[[ Data to process open ]]
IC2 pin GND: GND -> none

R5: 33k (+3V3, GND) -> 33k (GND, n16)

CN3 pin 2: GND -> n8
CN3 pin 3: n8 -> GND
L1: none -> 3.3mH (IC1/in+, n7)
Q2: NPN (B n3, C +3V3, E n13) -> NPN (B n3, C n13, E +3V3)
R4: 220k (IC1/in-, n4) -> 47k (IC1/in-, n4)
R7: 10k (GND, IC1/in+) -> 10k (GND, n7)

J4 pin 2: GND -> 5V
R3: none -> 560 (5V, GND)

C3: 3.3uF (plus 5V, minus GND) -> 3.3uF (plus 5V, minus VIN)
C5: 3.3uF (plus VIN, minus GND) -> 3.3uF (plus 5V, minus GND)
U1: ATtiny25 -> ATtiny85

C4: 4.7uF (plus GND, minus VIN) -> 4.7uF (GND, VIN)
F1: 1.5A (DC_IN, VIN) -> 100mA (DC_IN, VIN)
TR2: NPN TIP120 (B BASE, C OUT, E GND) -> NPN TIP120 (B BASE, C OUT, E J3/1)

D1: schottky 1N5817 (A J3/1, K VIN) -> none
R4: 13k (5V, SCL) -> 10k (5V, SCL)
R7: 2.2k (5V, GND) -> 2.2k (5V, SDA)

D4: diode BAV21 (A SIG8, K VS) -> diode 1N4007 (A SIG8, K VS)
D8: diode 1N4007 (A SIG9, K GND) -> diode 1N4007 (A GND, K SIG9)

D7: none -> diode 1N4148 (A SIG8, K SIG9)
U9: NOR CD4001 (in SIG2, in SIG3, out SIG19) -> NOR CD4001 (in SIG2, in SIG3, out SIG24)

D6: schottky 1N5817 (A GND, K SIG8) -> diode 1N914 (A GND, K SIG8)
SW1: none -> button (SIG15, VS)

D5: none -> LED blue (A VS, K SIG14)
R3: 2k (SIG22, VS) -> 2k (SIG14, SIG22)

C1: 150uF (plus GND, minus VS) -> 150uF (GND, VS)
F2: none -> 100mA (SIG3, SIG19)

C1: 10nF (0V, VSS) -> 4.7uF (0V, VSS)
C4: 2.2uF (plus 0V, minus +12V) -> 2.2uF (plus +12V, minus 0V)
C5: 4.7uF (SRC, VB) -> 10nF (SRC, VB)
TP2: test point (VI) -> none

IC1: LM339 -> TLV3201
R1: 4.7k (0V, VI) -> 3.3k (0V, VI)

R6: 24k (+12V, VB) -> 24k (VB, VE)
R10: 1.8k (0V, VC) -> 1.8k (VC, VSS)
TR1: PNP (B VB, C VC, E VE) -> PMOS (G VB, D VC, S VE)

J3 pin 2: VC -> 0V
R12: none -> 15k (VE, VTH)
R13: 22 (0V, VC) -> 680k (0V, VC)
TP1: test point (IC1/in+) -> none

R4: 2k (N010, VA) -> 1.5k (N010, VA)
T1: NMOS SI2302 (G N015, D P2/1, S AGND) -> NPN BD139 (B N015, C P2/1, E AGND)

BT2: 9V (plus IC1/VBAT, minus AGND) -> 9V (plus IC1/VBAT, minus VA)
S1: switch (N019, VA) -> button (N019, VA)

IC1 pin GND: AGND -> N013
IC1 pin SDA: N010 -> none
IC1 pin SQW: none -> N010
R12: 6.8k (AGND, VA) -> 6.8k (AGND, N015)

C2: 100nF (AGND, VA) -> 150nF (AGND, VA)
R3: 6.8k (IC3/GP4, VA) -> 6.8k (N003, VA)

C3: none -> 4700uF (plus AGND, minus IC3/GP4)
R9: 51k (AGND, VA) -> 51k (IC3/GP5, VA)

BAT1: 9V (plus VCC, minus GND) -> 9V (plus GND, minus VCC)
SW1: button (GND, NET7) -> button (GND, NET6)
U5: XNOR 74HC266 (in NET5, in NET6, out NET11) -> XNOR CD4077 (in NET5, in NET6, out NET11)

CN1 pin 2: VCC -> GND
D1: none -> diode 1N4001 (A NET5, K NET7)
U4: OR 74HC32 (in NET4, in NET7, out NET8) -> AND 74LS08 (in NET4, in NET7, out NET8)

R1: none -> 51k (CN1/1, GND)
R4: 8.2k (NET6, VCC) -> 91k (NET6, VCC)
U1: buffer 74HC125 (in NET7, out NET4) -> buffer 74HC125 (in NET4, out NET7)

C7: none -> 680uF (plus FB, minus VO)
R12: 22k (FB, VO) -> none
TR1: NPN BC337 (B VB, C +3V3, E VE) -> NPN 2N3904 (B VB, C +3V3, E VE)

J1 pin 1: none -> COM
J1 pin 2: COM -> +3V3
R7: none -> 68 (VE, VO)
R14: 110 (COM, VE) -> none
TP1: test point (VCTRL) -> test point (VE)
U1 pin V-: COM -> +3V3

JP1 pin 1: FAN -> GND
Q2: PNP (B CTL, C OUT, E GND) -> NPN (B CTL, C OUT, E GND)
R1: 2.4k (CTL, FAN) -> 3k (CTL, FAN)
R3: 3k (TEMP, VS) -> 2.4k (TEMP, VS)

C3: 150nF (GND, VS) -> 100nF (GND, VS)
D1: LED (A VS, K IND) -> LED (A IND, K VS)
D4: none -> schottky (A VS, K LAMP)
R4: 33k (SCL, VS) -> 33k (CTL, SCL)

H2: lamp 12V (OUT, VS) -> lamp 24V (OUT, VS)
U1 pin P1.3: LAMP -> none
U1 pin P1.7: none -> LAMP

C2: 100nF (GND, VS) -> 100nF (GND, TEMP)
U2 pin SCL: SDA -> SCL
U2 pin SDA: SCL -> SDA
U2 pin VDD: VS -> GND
[[ Data to process closed ]]
» Task brief:
Using the records above, write out exactly the lines between the one holding "IC1: LM339 -> TLV3201" and the one holding "TP1: test point (IC1/in+) -> none", inclusive; leave everything else out.

» Answer space:
IC1: LM339 -> TLV3201
R1: 4.7k (0V, VI) -> 3.3k (0V, VI)

R6: 24k (+12V, VB) -> 24k (VB, VE)
R10: 1.8k (0V, VC) -> 1.8k (VC, VSS)
TR1: PNP (B VB, C VC, E VE) -> PMOS (G VB, D VC, S VE)

J3 pin 2: VC -> 0V
R12: none -> 15k (VE, VTH)
R13: 22 (0V, VC) -> 680k (0V, VC)
TP1: test point (IC1/in+) -> none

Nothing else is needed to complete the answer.